HOW TO COMPLETE THIS TASK:
Read the records below. Copy each line where the string "lila" occurs.

Items from a data source:

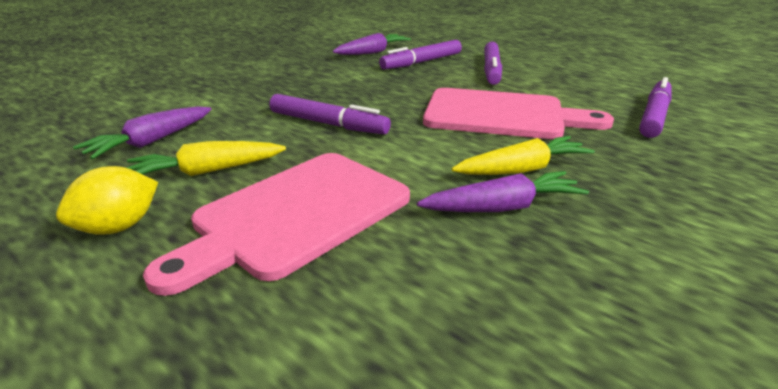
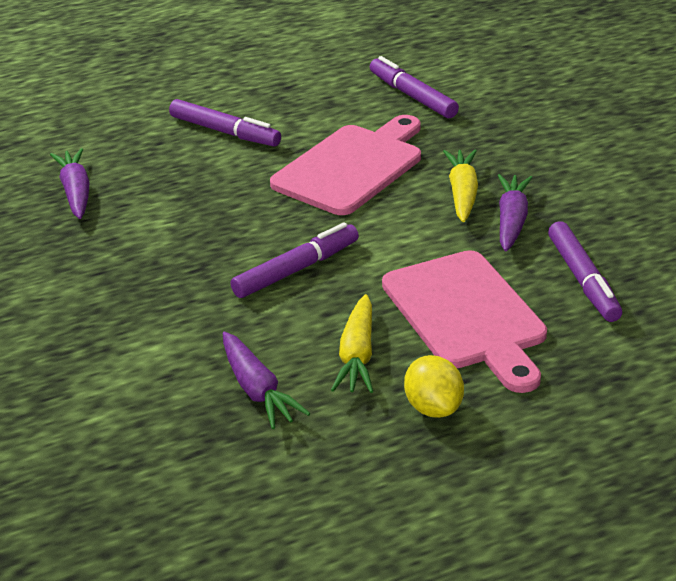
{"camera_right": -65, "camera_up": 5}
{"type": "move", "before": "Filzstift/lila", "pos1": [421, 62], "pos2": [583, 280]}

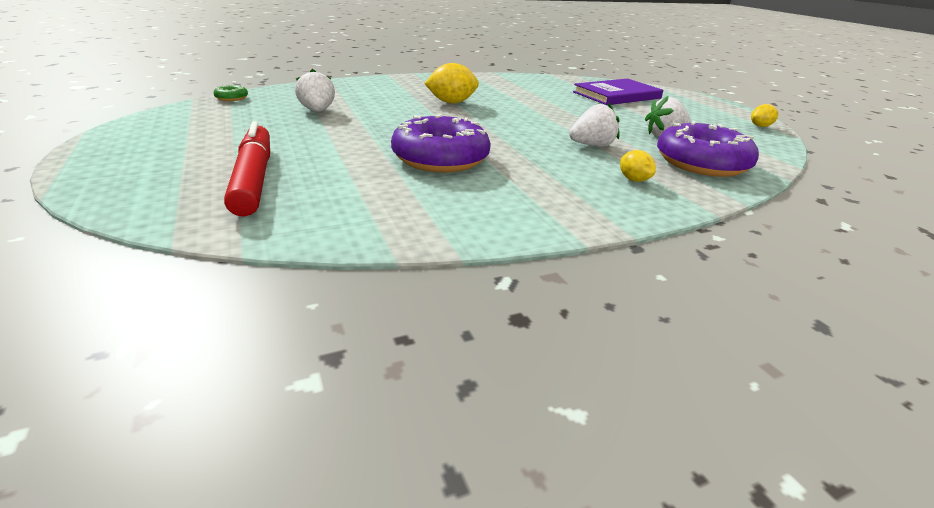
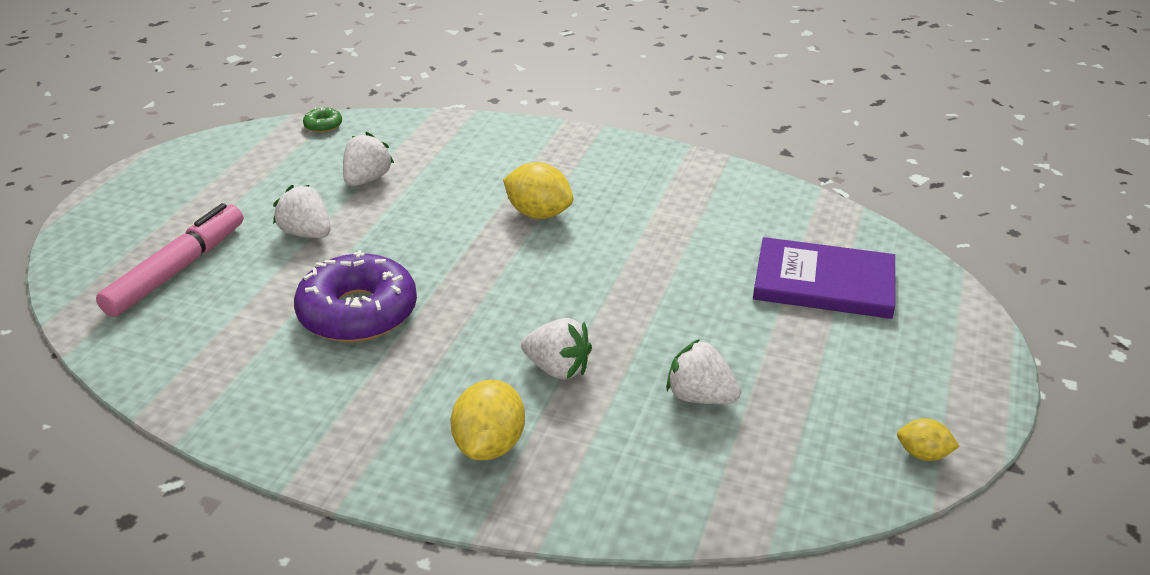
{"camera_right": 45, "camera_up": 5}
{"type": "recolor", "before": "Filzstift/rot", "after": "Filzstift/rosa", "pos1": [253, 178], "pos2": [177, 270]}
{"type": "resize", "before": "Zitrone/gelb", "pos1": [633, 180], "pos2": [490, 445], "scale": 1.75}
{"type": "delete", "before": "Donut/lila", "pos1": [701, 163]}
{"type": "insert", "after": "Erdbeere/weiß", "pos2": [307, 233]}

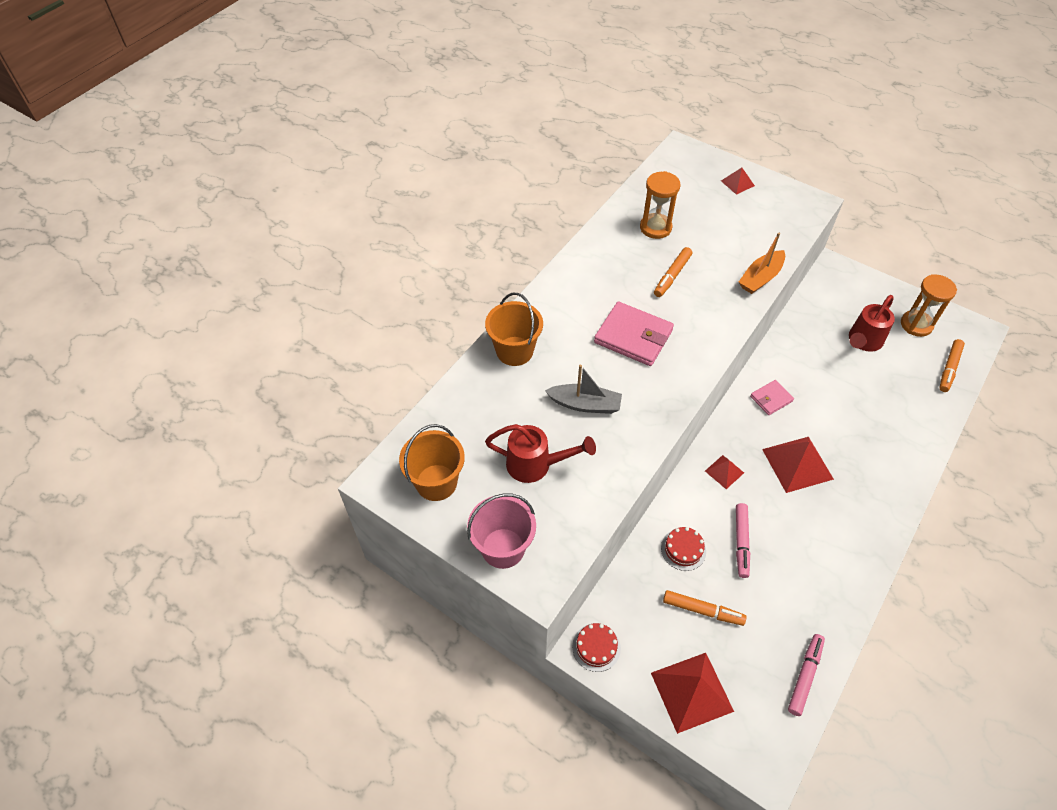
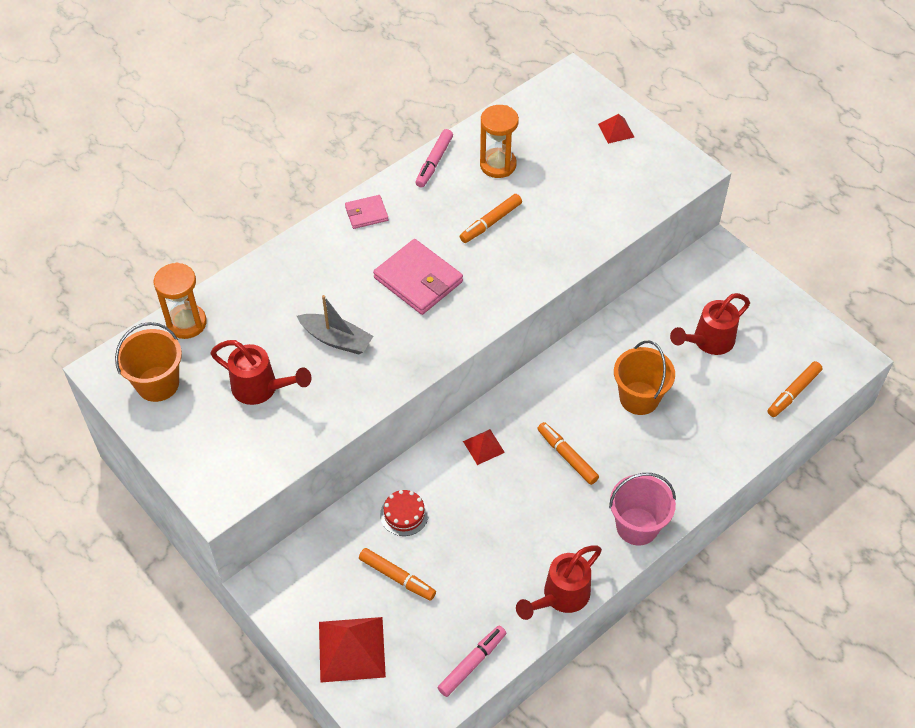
{"camera_right": 15, "camera_up": 0}
{"type": "move", "before": "Eimer/rosa", "pos1": [503, 548], "pos2": [637, 526]}
{"type": "move", "before": "Eimer/orange", "pos1": [514, 351], "pos2": [639, 398]}
{"type": "delete", "before": "Kuchen/rot", "pos1": [596, 647]}
{"type": "move", "before": "Filzstift/rosa", "pos1": [741, 542], "pos2": [434, 162]}
{"type": "delete", "before": "Boot/orange", "pos1": [760, 278]}
{"type": "move", "before": "Geldbörse/rosa", "pos1": [771, 399], "pos2": [366, 213]}
{"type": "replace", "before": "Pyramide/rot", "after": "Filzstift/orange", "pos1": [797, 464], "pos2": [567, 456]}
{"type": "move", "before": "Sanduhr/orange", "pos1": [916, 325], "pos2": [186, 323]}
{"type": "insert", "after": "Gießkanne/rot", "pos2": [560, 597]}

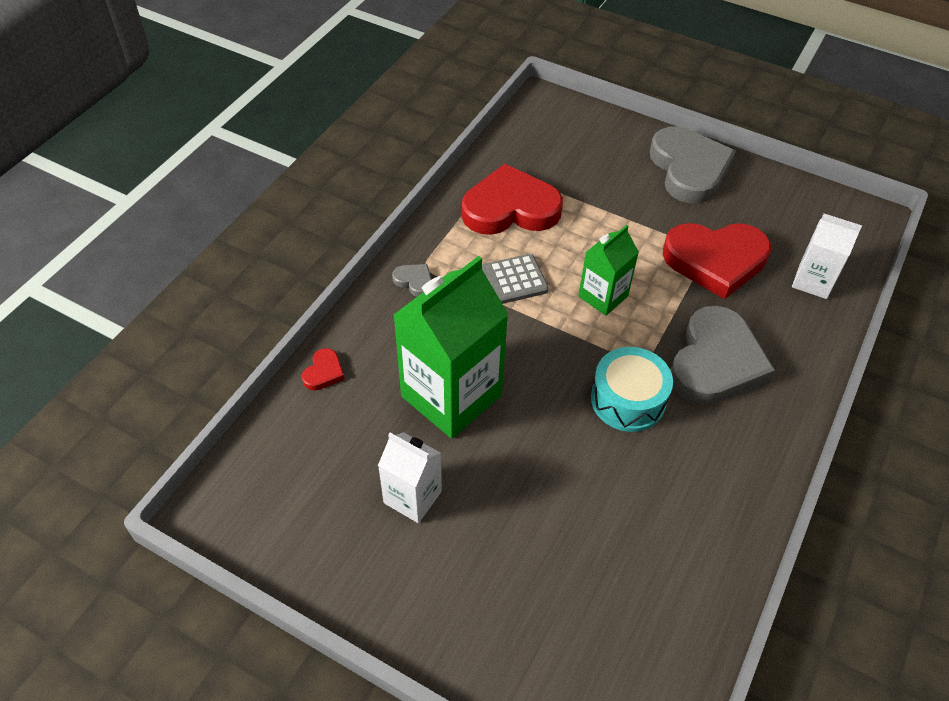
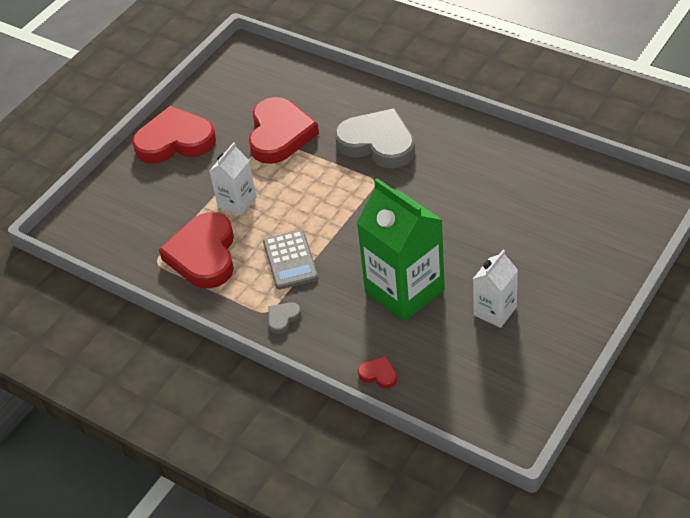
{"camera_right": -80, "camera_up": -5}
{"type": "delete", "before": "Getränkekarton/grün", "pos1": [603, 296]}
{"type": "delete", "before": "Trommel/türkis", "pos1": [628, 400]}
{"type": "recolor", "before": "Herz/grau", "after": "Herz/rot", "pos1": [688, 169], "pos2": [175, 141]}
{"type": "move", "before": "Getränkekarton/weiß", "pos1": [813, 281], "pos2": [237, 202]}

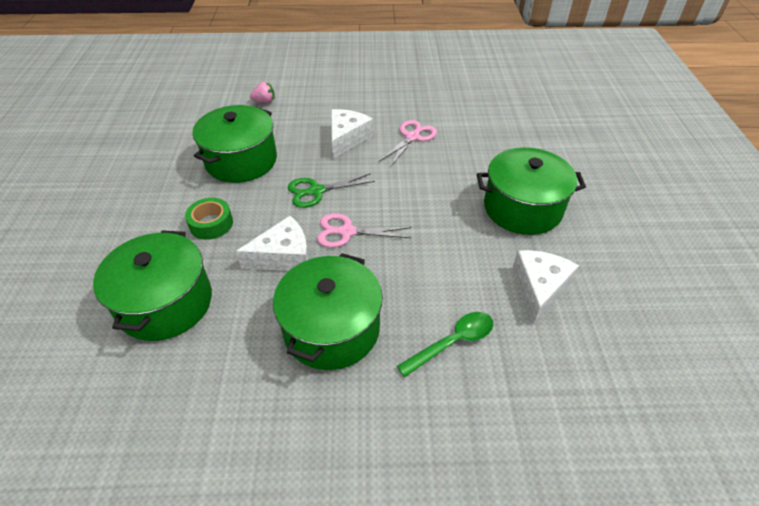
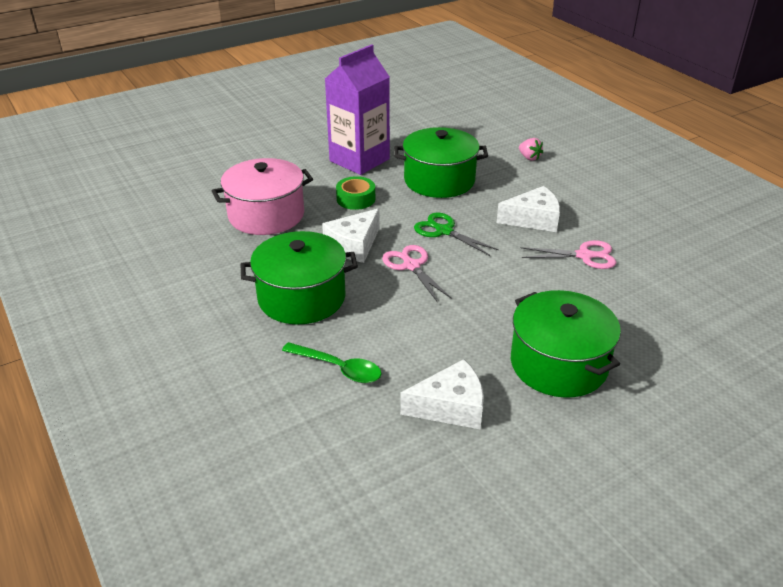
{"camera_right": 60, "camera_up": -10}
{"type": "recolor", "before": "Kochtopf/grün", "after": "Kochtopf/rosa", "pos1": [165, 303], "pos2": [266, 215]}
{"type": "rotate", "before": "Käse/weiß", "pos1": [283, 256], "pos2": [354, 245], "turn": 90}
{"type": "insert", "after": "Getränkekarton/lila", "pos2": [359, 160]}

TASK RESPONSE:
{"type": "move", "before": "Filzstift/lila", "pos1": [421, 62], "pos2": [583, 280]}
{"type": "delete", "before": "Donut/lila", "pos1": [701, 163]}
{"type": "insert", "after": "Getränkekarton/lila", "pos2": [359, 160]}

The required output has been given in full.